(Beginning of RECORDS)

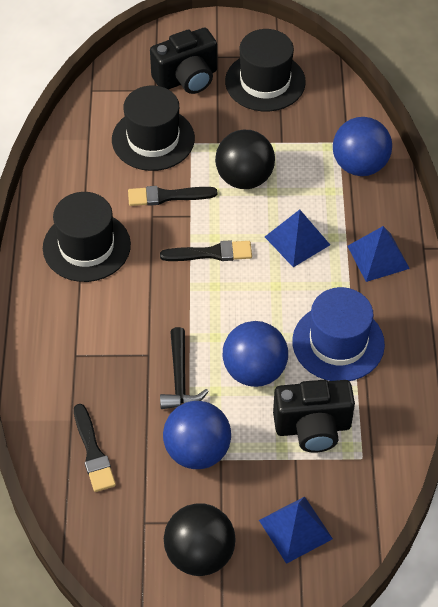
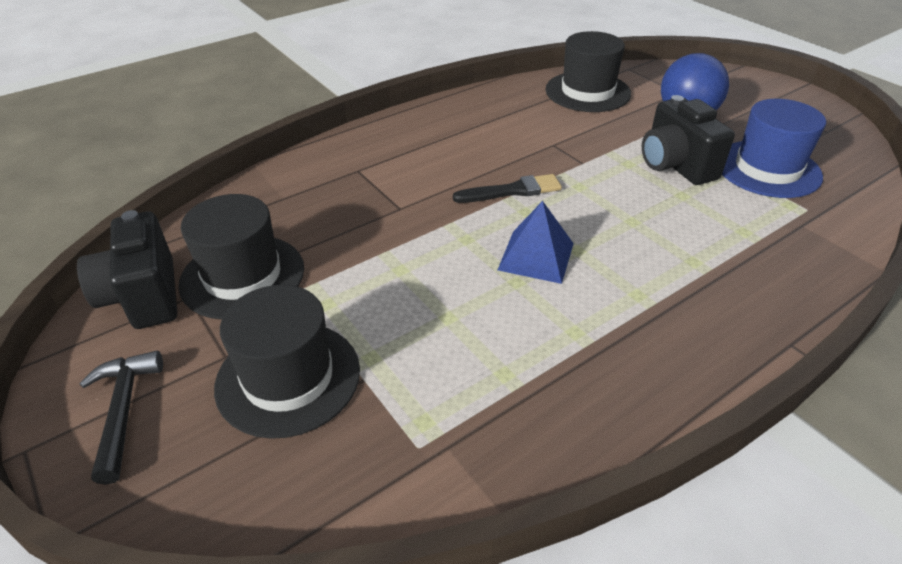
black ball: 2 -> 0
black brush: 3 -> 1
blue ball: 3 -> 1
blue pyramid: 3 -> 1

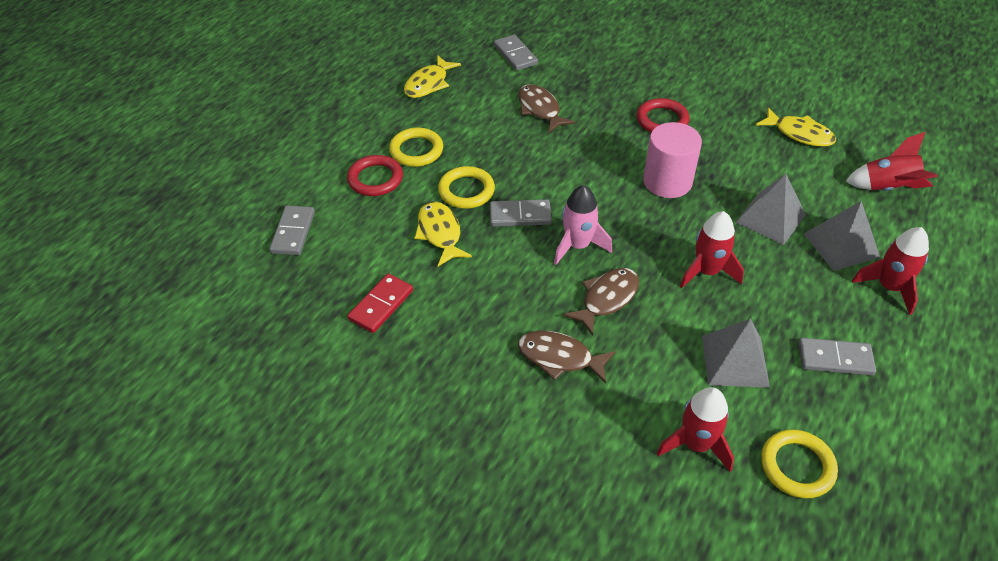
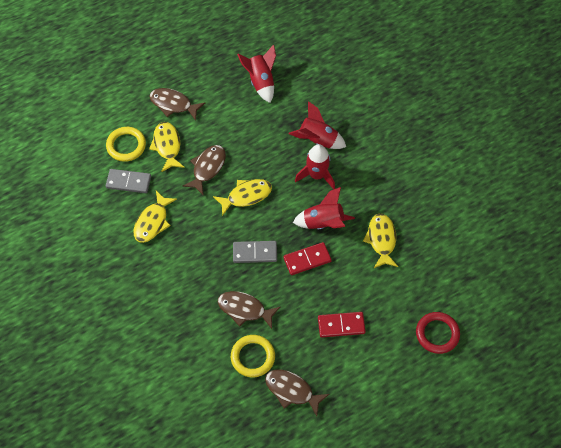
brown fish: 3 -> 4
grey domino: 4 -> 2
grey pyramid: 3 -> 0
pink cylinder: 1 -> 0
pink rocket: 1 -> 0
red domino: 1 -> 2
red ring: 2 -> 1
yellow fish: 3 -> 4
yellow ring: 3 -> 2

(End of RECORDS)

_WHAT IS NEEDED_
With the pictures removed, the entries above should be transcribed exactly.

_ANSWER SECTION_
black ball: 2 -> 0
black brush: 3 -> 1
blue ball: 3 -> 1
blue pyramid: 3 -> 1

brown fish: 3 -> 4
grey domino: 4 -> 2
grey pyramid: 3 -> 0
pink cylinder: 1 -> 0
pink rocket: 1 -> 0
red domino: 1 -> 2
red ring: 2 -> 1
yellow fish: 3 -> 4
yellow ring: 3 -> 2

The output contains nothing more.